Spatial reasoning data
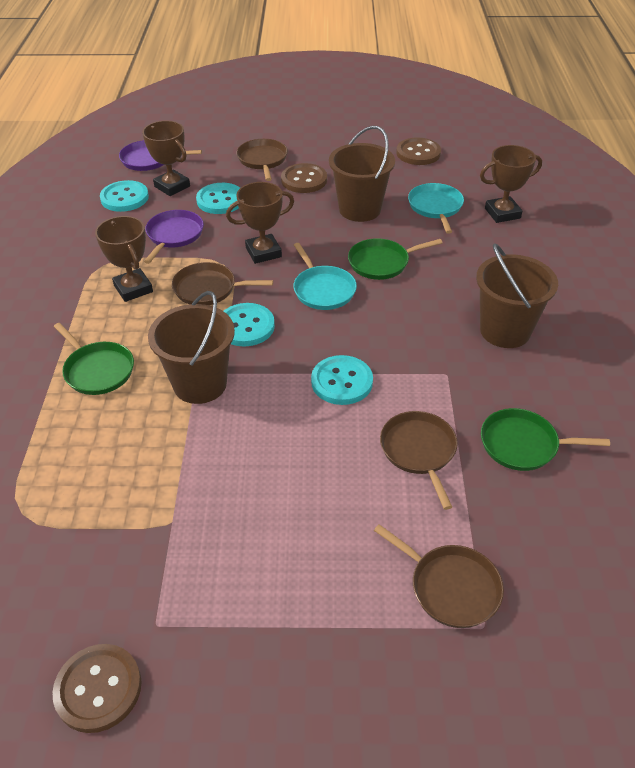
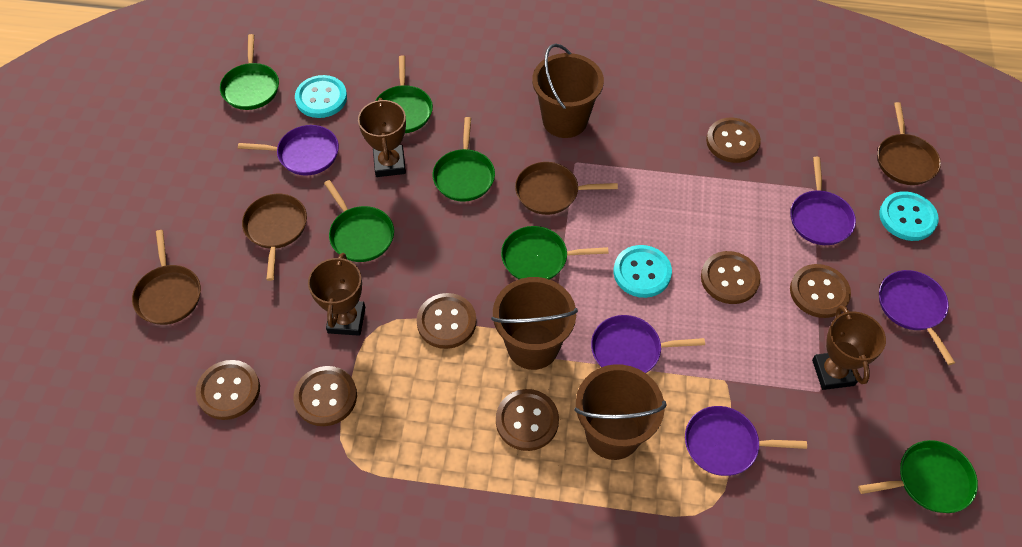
brown button: 3 -> 7
brown trophy: 4 -> 3
green pan: 3 -> 6
purple pan: 2 -> 5
turquoise button: 4 -> 3
turquoise pan: 2 -> 0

-- Exercise details --
An exact copy of all the data above is required; omit any pictures.

-- Worked solution --
brown button: 3 -> 7
brown trophy: 4 -> 3
green pan: 3 -> 6
purple pan: 2 -> 5
turquoise button: 4 -> 3
turquoise pan: 2 -> 0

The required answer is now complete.